* **WHAT NEEDS TO BE DONE**
Could you transcribe the entries below exactly, starting at the line that contains "SCALE2: HX711 -> CS1237" and stopping at the last line, without any pictures?

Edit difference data
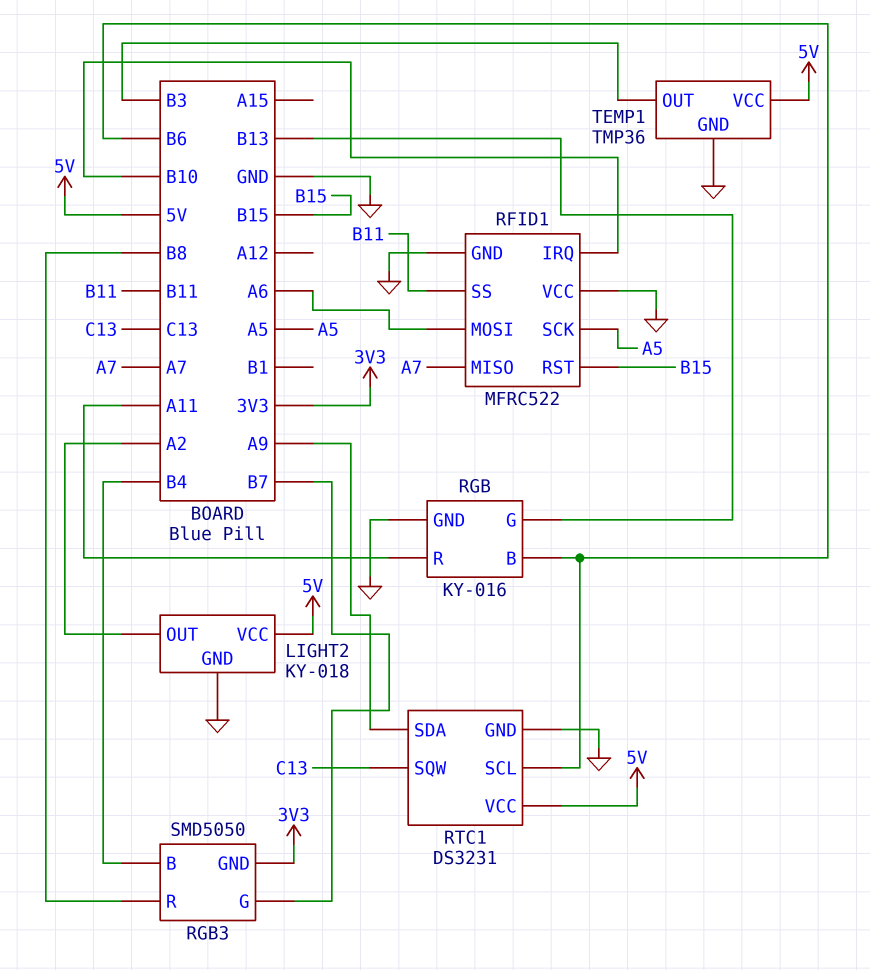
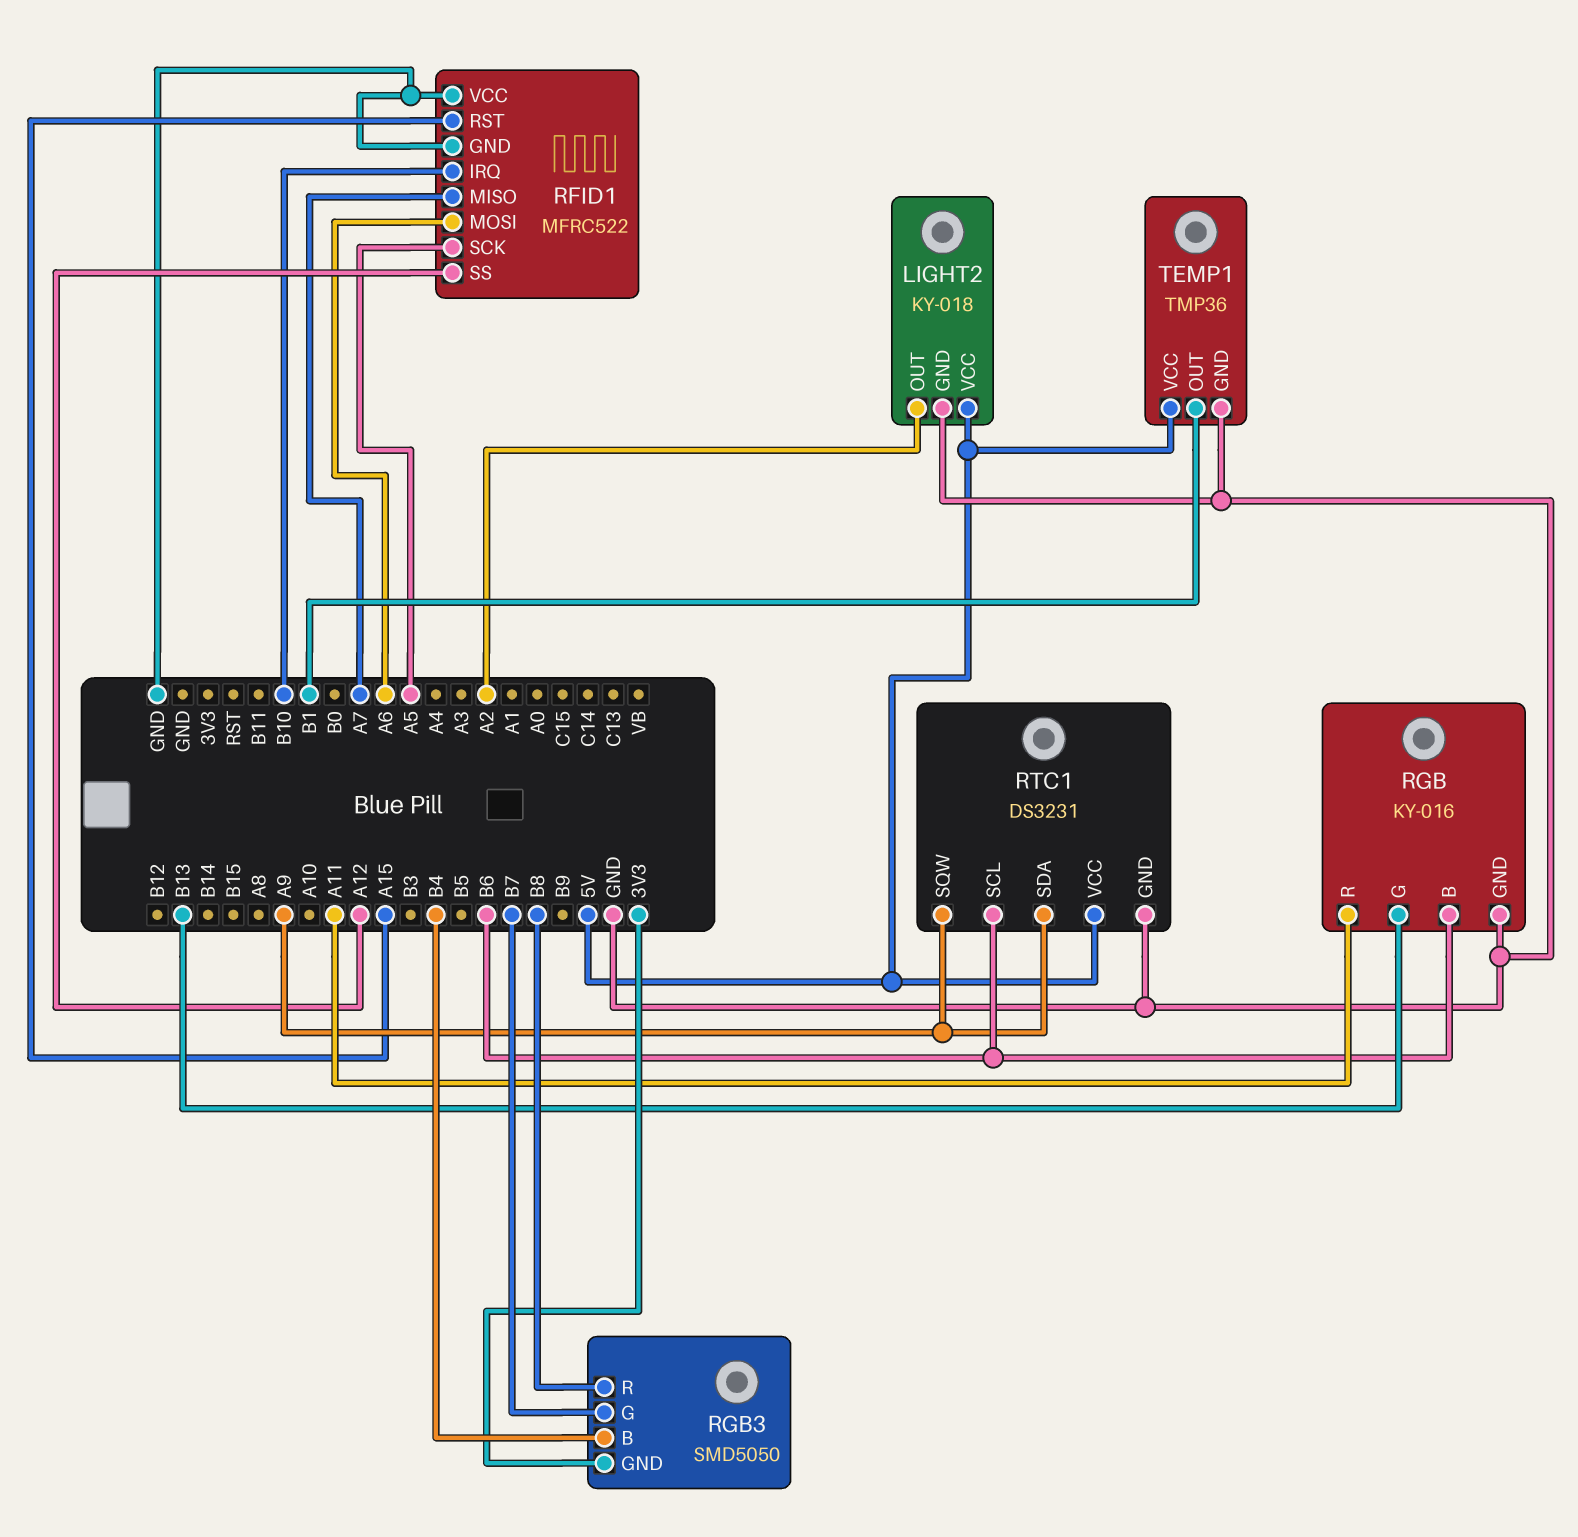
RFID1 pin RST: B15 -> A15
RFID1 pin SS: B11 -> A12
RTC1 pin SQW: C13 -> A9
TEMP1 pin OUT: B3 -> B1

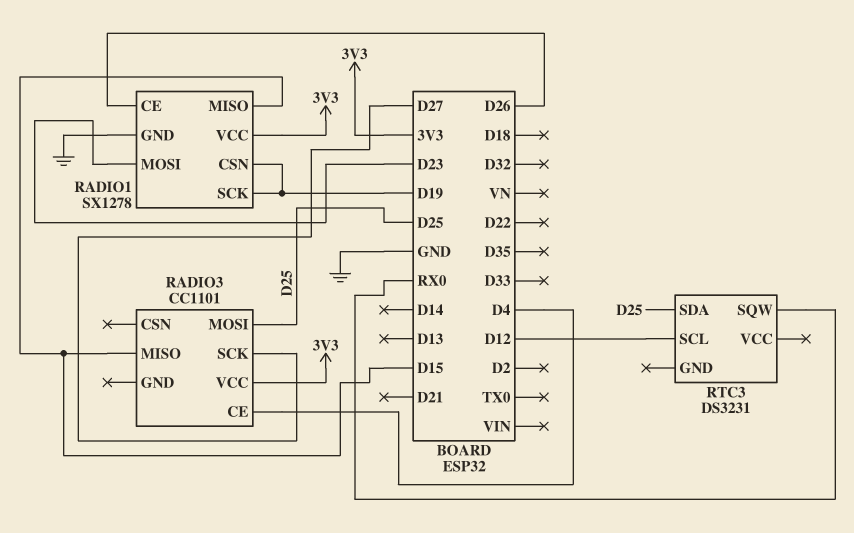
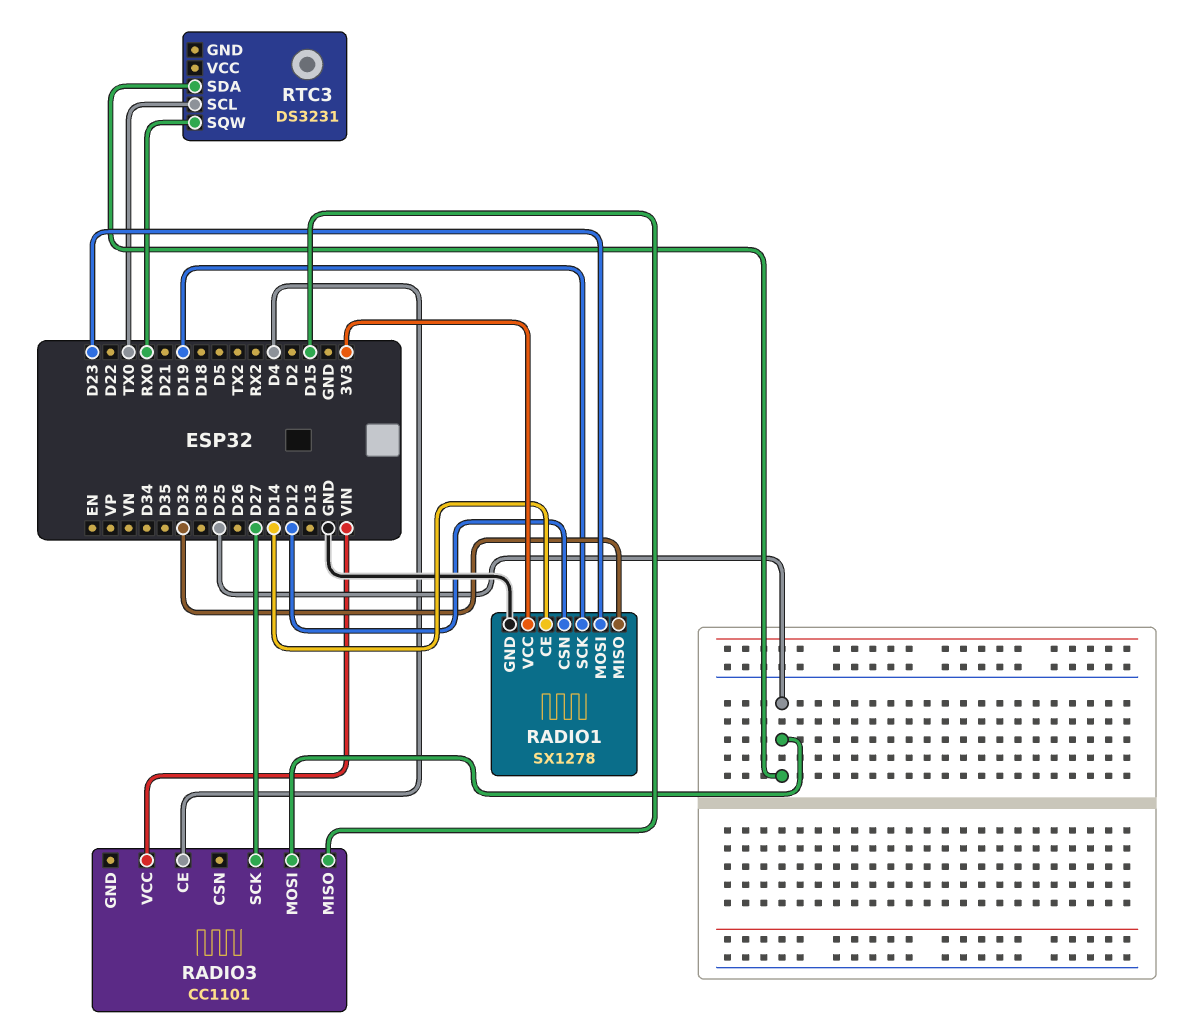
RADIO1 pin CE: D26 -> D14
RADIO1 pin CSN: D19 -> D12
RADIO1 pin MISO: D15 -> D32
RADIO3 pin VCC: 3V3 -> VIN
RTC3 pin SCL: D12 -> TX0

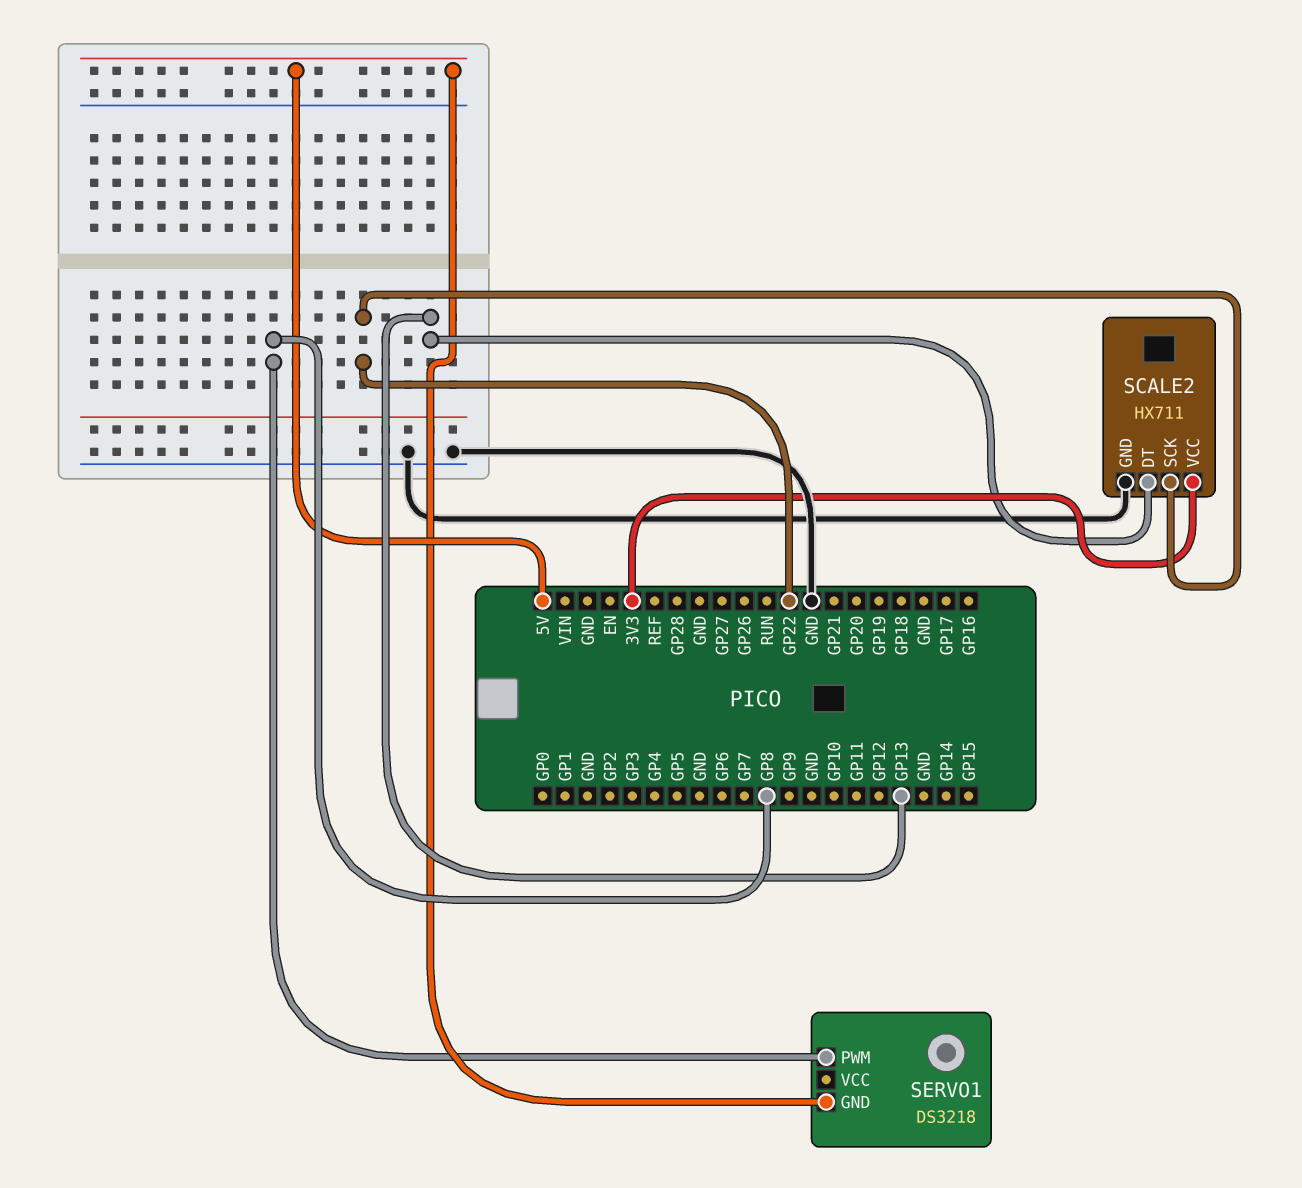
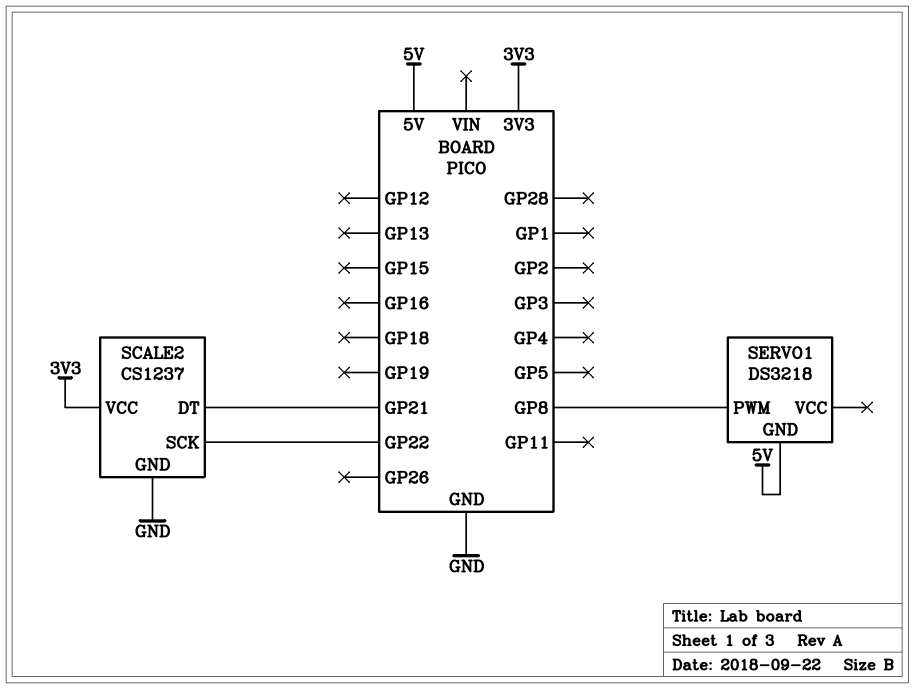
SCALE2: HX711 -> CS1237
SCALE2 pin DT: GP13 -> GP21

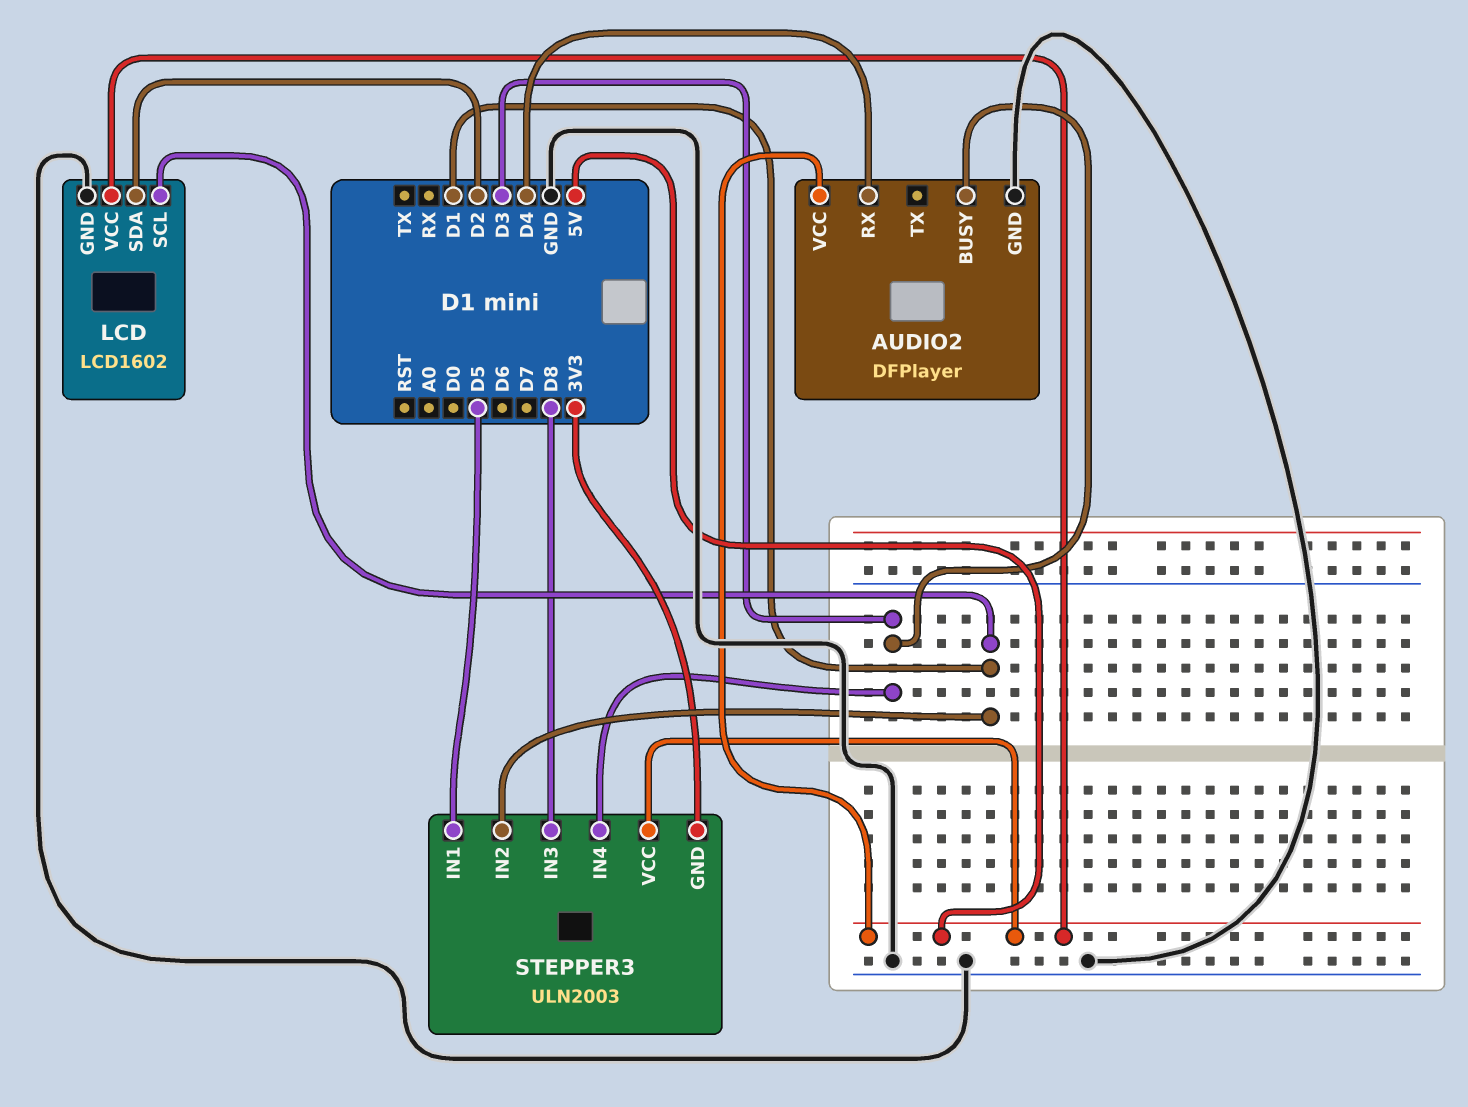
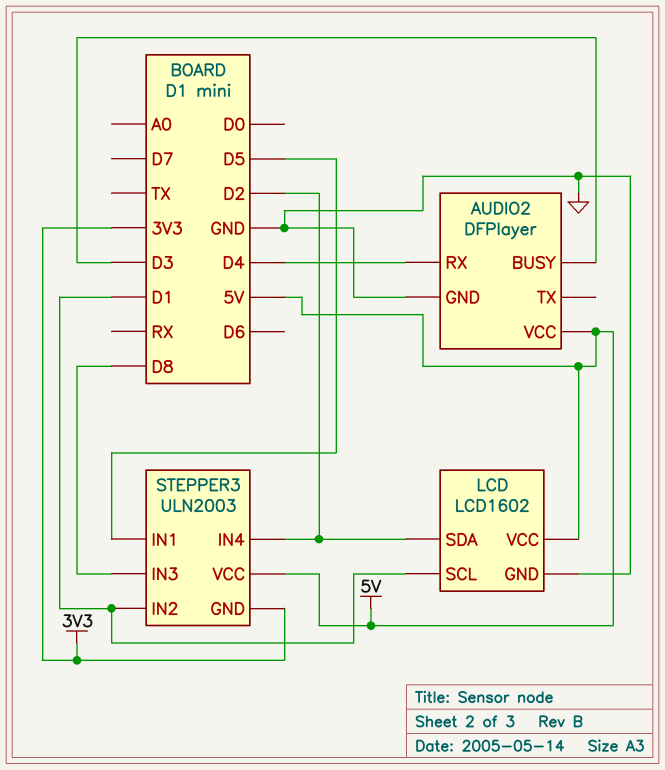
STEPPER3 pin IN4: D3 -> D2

* **RESULT OF THIS EXERCISE**
SCALE2: HX711 -> CS1237
SCALE2 pin DT: GP13 -> GP21

STEPPER3 pin IN4: D3 -> D2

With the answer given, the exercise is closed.